WORK INSTRUCTION - Set down nothing but the lines from the one containing "Someone carried the turquoise" to the final line of the material, exactly as written, and drop the pictures.

MATERIAL SUPPLIED -
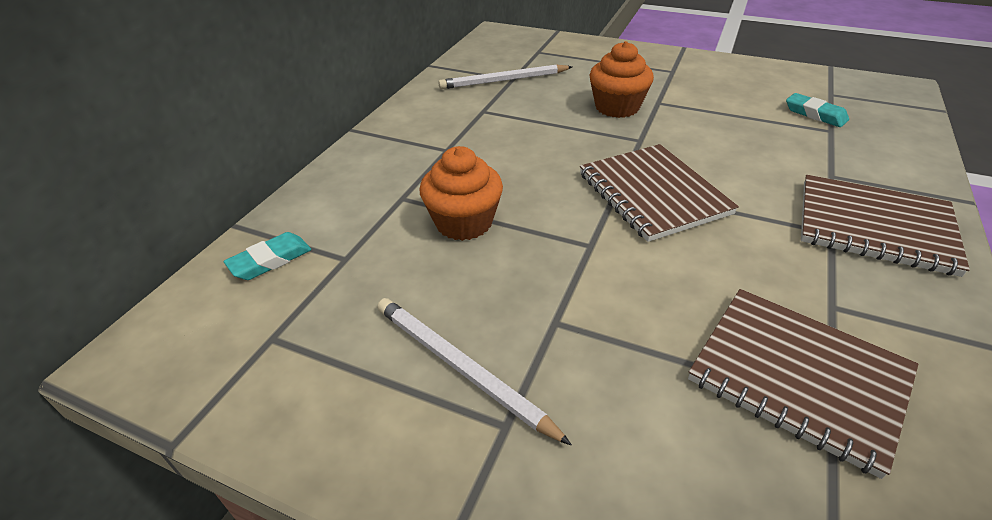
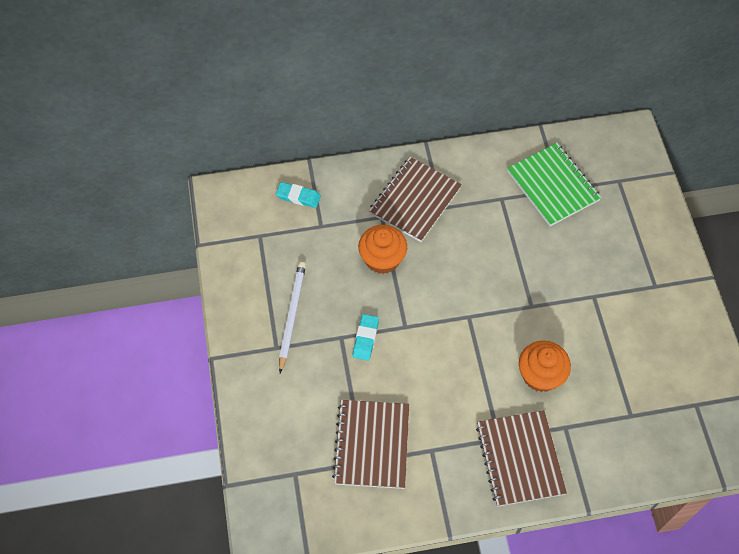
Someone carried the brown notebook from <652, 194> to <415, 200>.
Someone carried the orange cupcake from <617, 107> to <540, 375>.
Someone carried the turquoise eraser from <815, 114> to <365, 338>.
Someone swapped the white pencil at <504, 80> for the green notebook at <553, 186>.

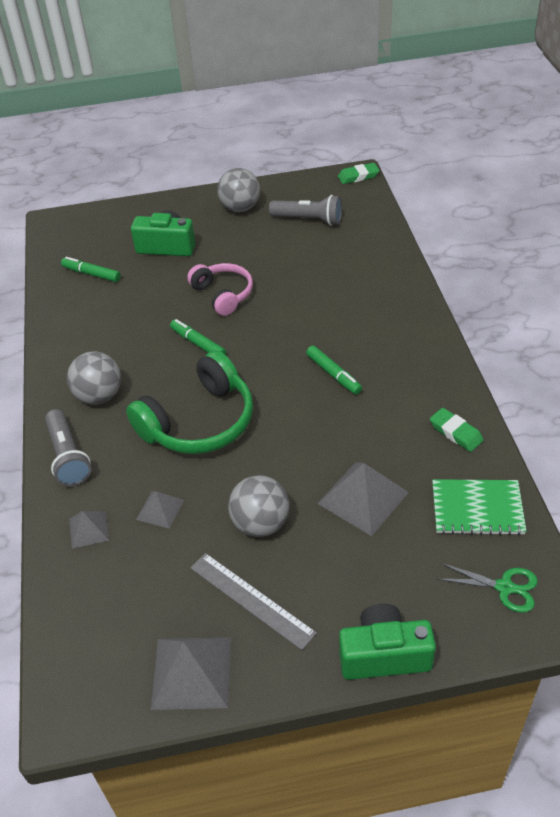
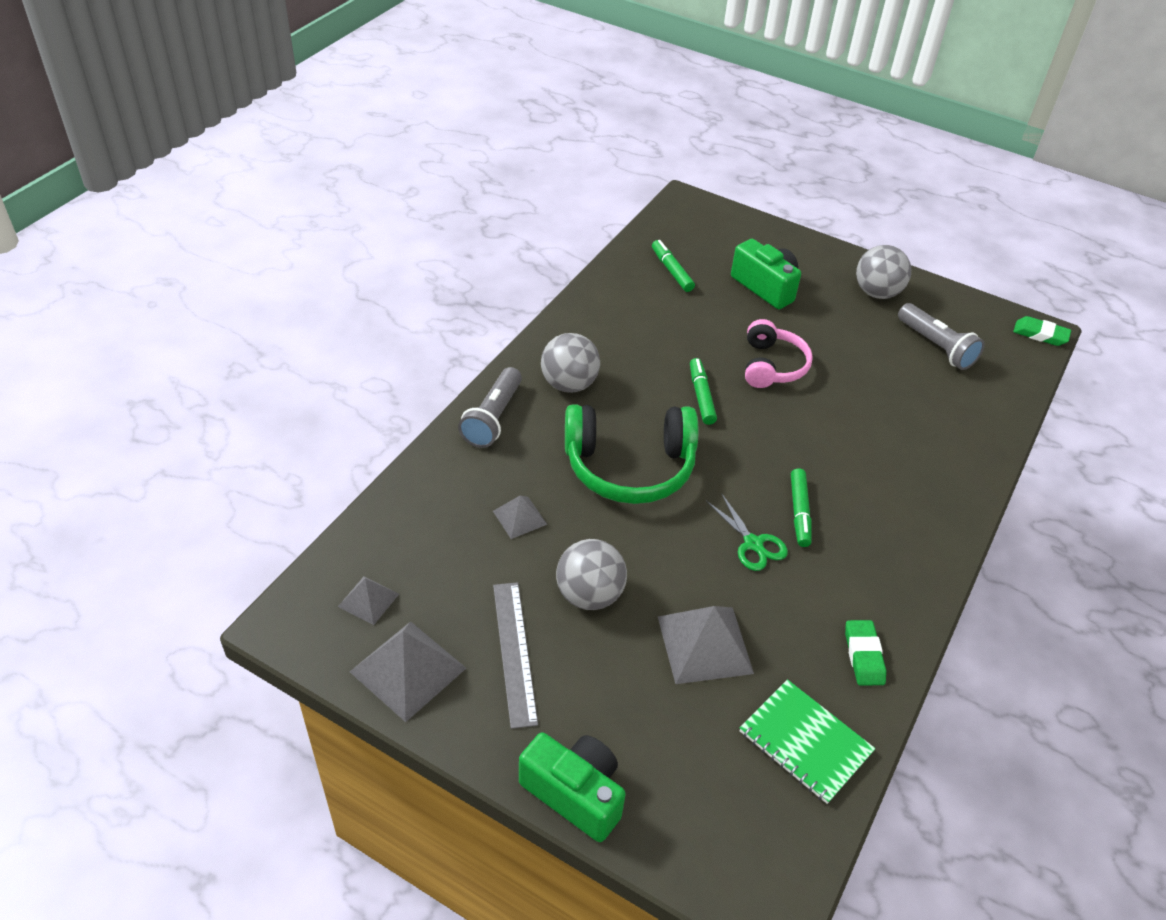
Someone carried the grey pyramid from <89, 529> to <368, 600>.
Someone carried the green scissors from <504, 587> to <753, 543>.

RESPONSE BELOW -
Someone carried the turquoise eraser from <815, 114> to <365, 338>.
Someone swapped the white pencil at <504, 80> for the green notebook at <553, 186>.

Someone carried the grey pyramid from <89, 529> to <368, 600>.
Someone carried the green scissors from <504, 587> to <753, 543>.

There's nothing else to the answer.